- Work order -
Copy, word for word, the lines below from the one containing "grey marker [351,157,451,219]" up to and including the one containing "orange light bulb [227,117,285,151] -> none", with pictures left out.

- Source records -
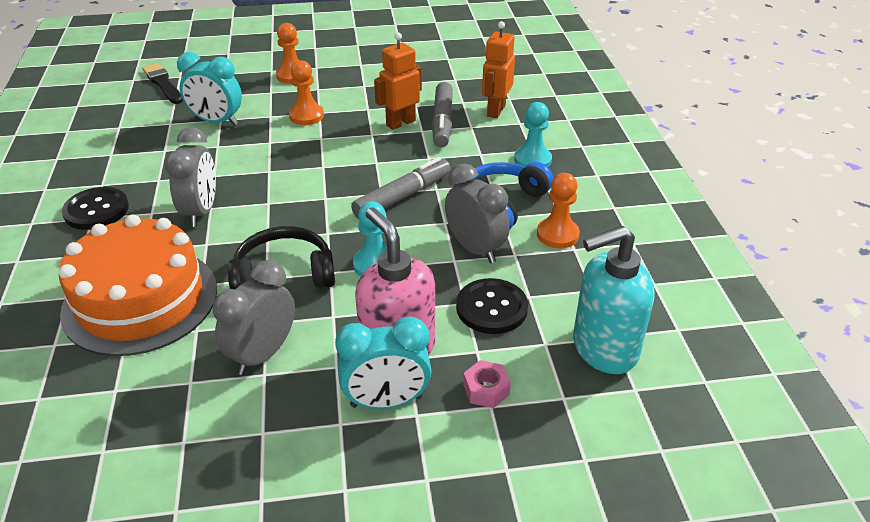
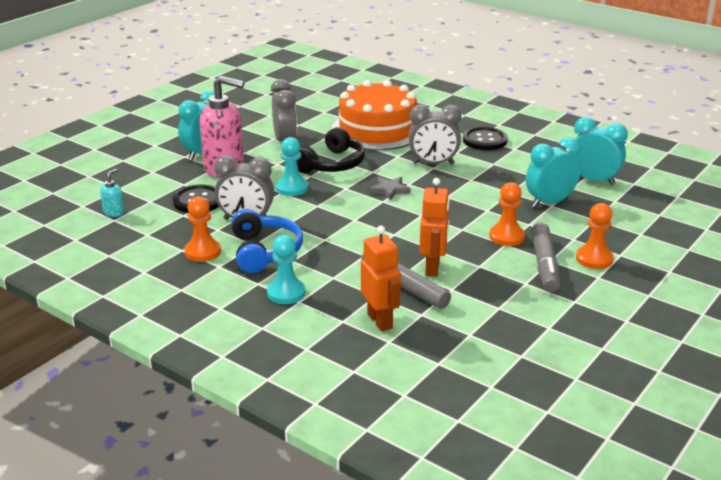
camera: 135 degrees right, 10 degrees down
black brush [142,63,183,104] -> none
grey clock [165,127,216,227] -> grey clock turned 45 degrees counterclockwise [409,105,462,165]
grey marker [351,157,451,219] -> grey marker moved to [531,223,560,292]
pink nut [463,360,511,408] -> none
turquoise soap dispenser [573,226,655,374] -> turquoise soap dispenser [100,169,125,217], size x0.43
none -> grey star [369,177,411,201]
none -> turquoise clock [570,117,628,185]

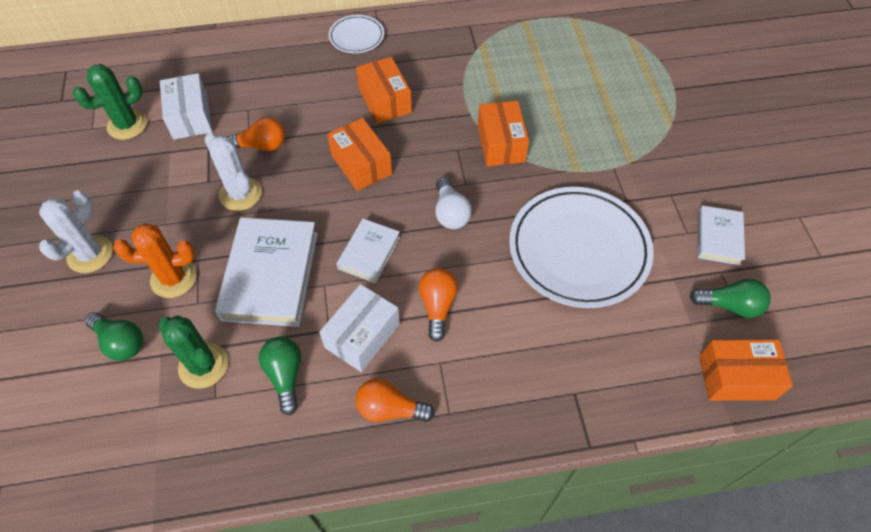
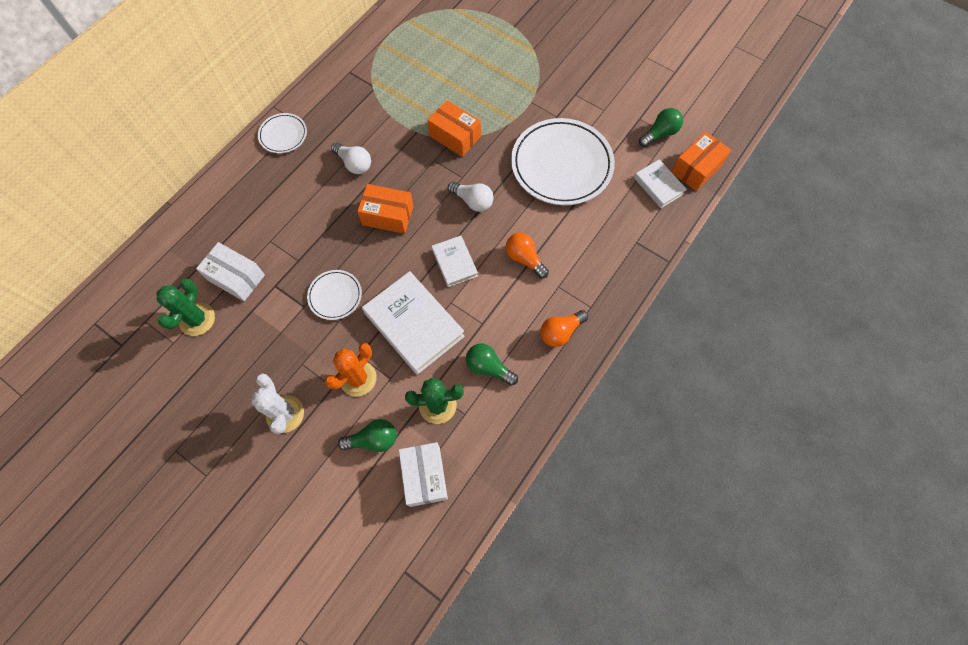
camera: 45 degrees left, 10 degrees up
white cactus [204,132,262,211] -> white plate [307,270,362,320]
orange light bulb [227,117,285,151] -> none
white box [319,284,400,372] -> white box moved to [399,442,448,507]
orange box [356,57,412,124] -> white light bulb [331,142,371,174]
white book [698,205,745,265] -> white book moved to [634,159,687,208]

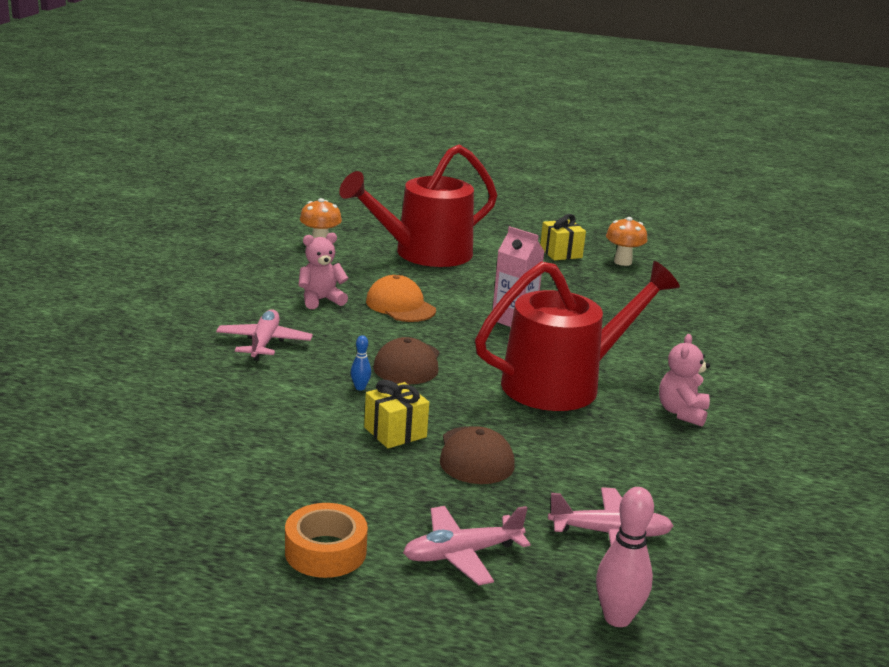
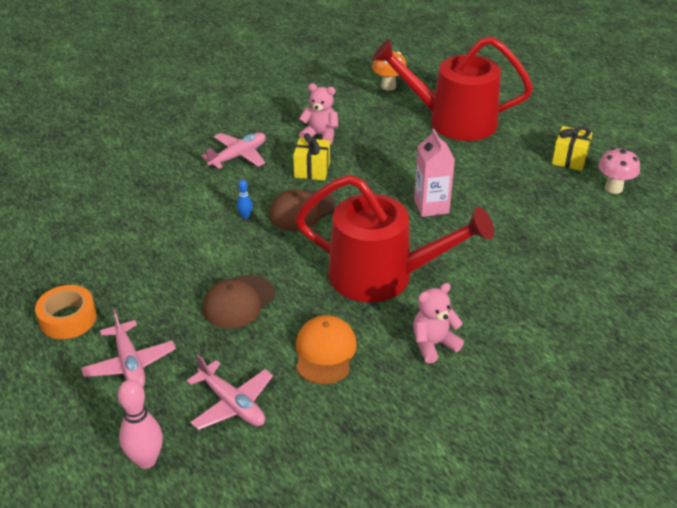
camera: 45 degrees right, 15 degrees up
yellow gift [364,380,429,448] -> yellow gift moved to [293,133,330,181]
orange cap [366,275,436,322] -> orange cap moved to [296,315,357,384]
pink plane [403,506,530,585] -> pink plane turned 135 degrees counterclockwise [81,309,176,387]
orange mushroom [606,217,647,266] -> pink mushroom [598,148,640,194]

- Output for this exercise -
grey marker [351,157,451,219] -> grey marker moved to [531,223,560,292]
pink nut [463,360,511,408] -> none
turquoise soap dispenser [573,226,655,374] -> turquoise soap dispenser [100,169,125,217], size x0.43
none -> grey star [369,177,411,201]
none -> turquoise clock [570,117,628,185]

camera: 45 degrees left, 10 degrees up
white cactus [204,132,262,211] -> white plate [307,270,362,320]
orange light bulb [227,117,285,151] -> none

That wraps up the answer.